START GIVEN DATA

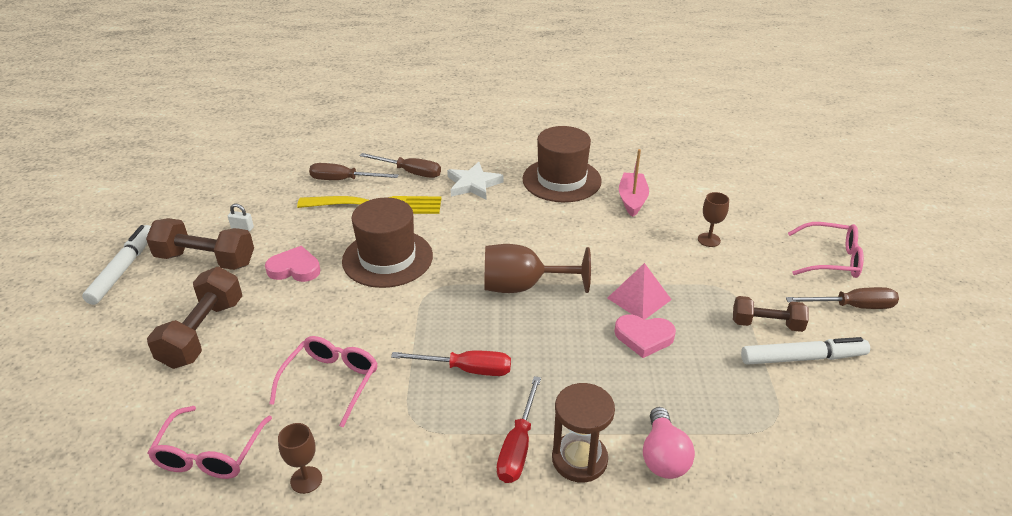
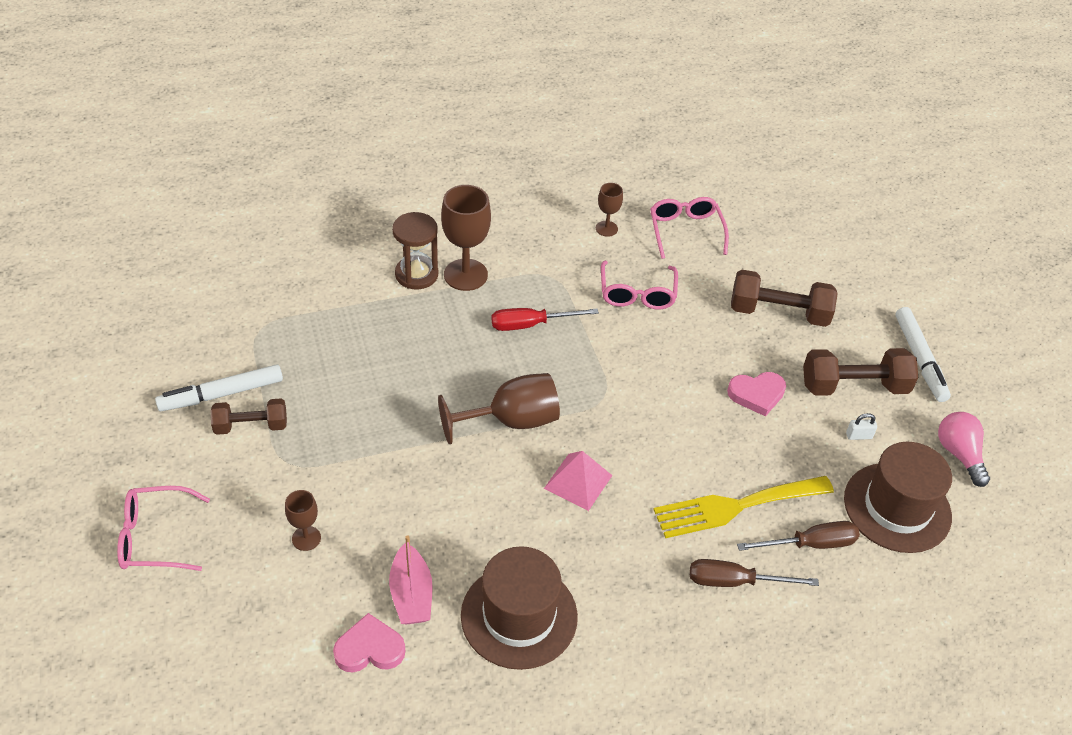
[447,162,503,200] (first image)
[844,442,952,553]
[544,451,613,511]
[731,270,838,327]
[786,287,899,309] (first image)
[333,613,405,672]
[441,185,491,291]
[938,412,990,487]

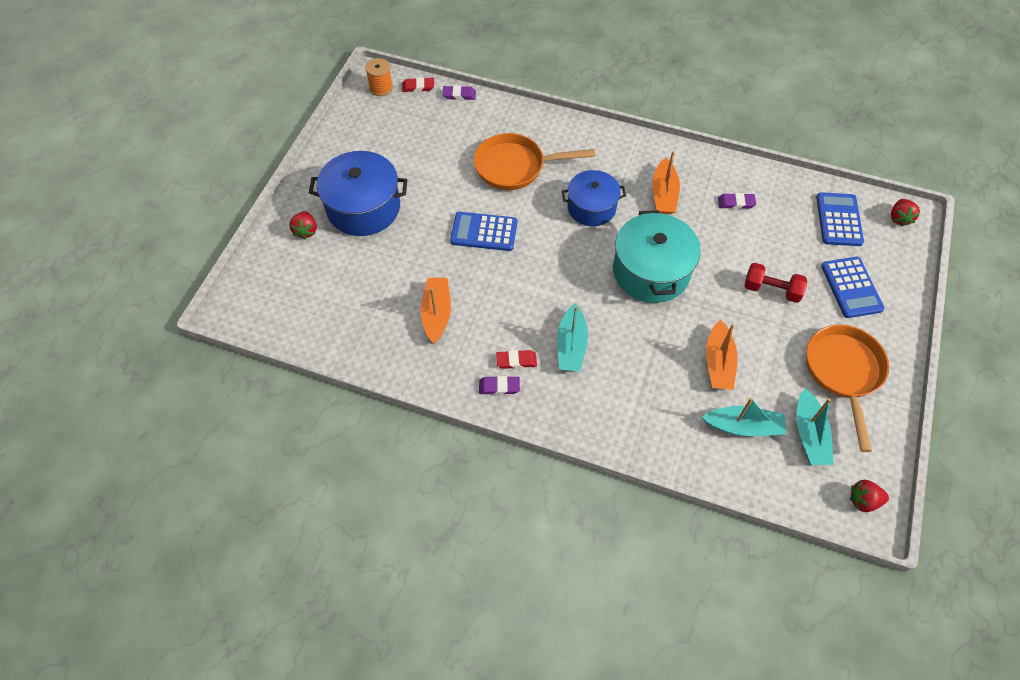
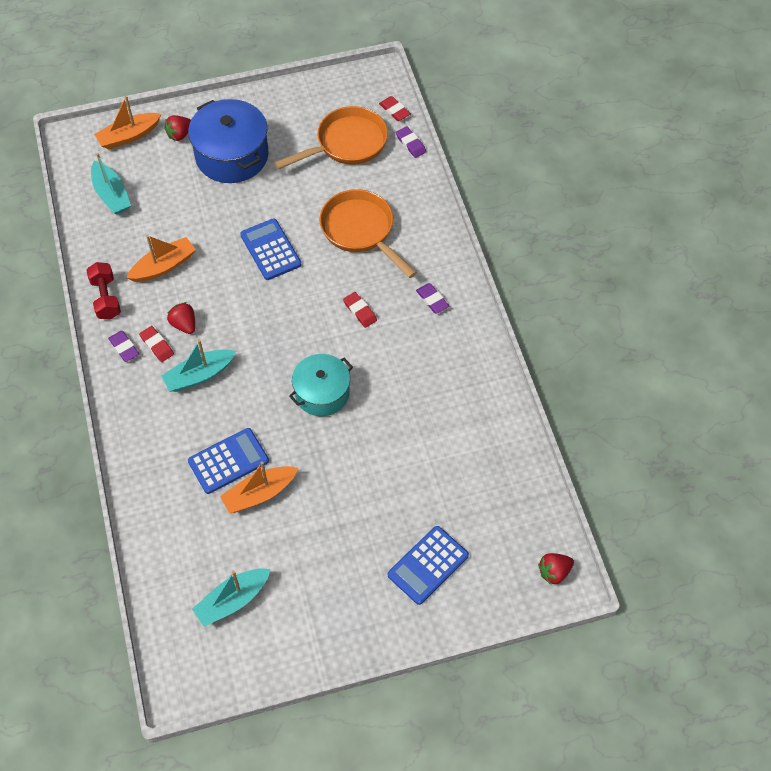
[365,58,393,96] (first image)
[94,96,161,149]
[343,292,377,328]
[188,428,269,494]
[416,283,449,313]
[289,354,353,416]
[86,262,121,320]
[274,106,388,169]
[91,153,131,215]
[167,302,195,334]

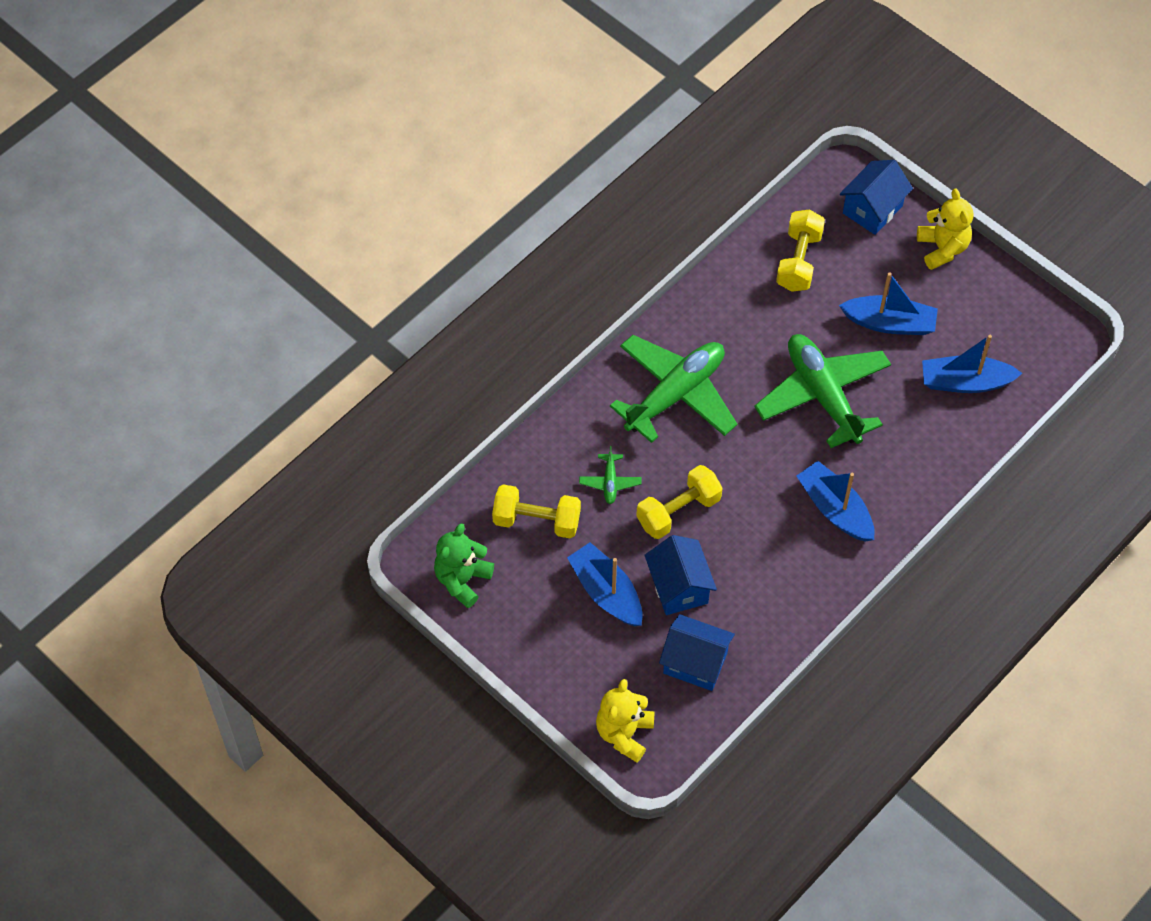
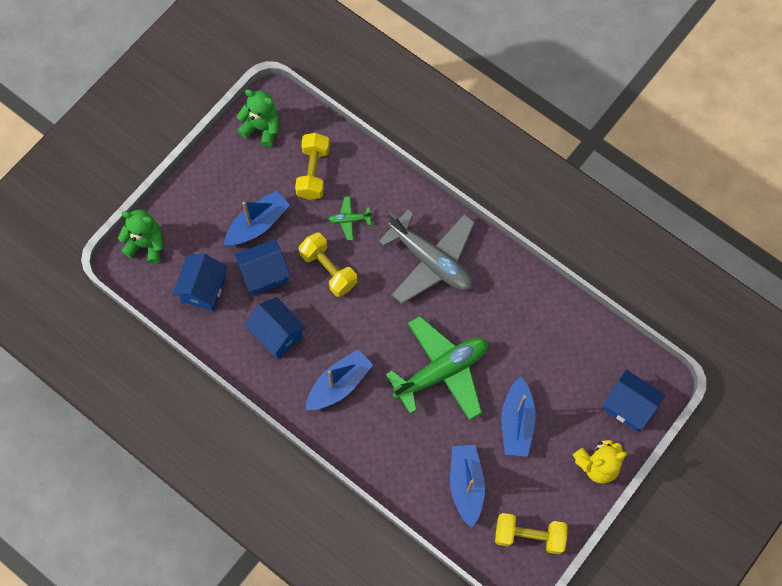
[495,513,568,554]
[379,210,475,304]
[118,210,164,264]
[244,297,306,359]

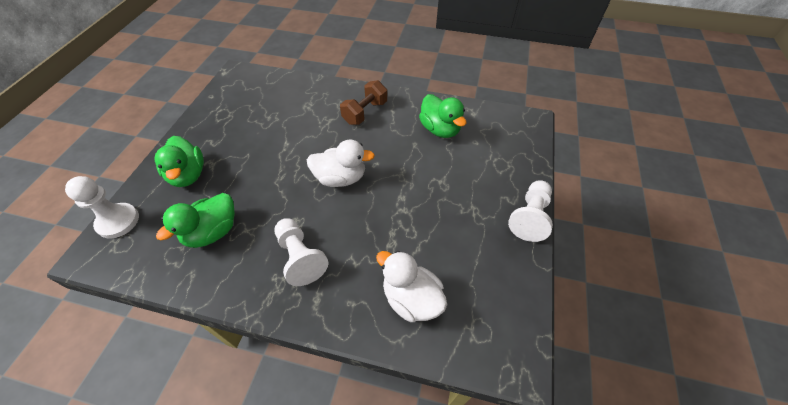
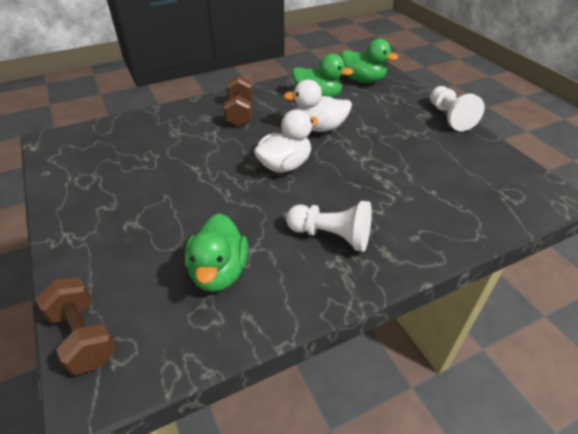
[341,39,398,83]
[36,277,117,375]
[283,80,352,132]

END GIVEN DATA

=== WHAT THE TASK ASKS ===
Find the word "first" in the entries, then copy out every line that has it.

=== SOLUTION BELOW ===
[447,162,503,200] (first image)
[786,287,899,309] (first image)
[365,58,393,96] (first image)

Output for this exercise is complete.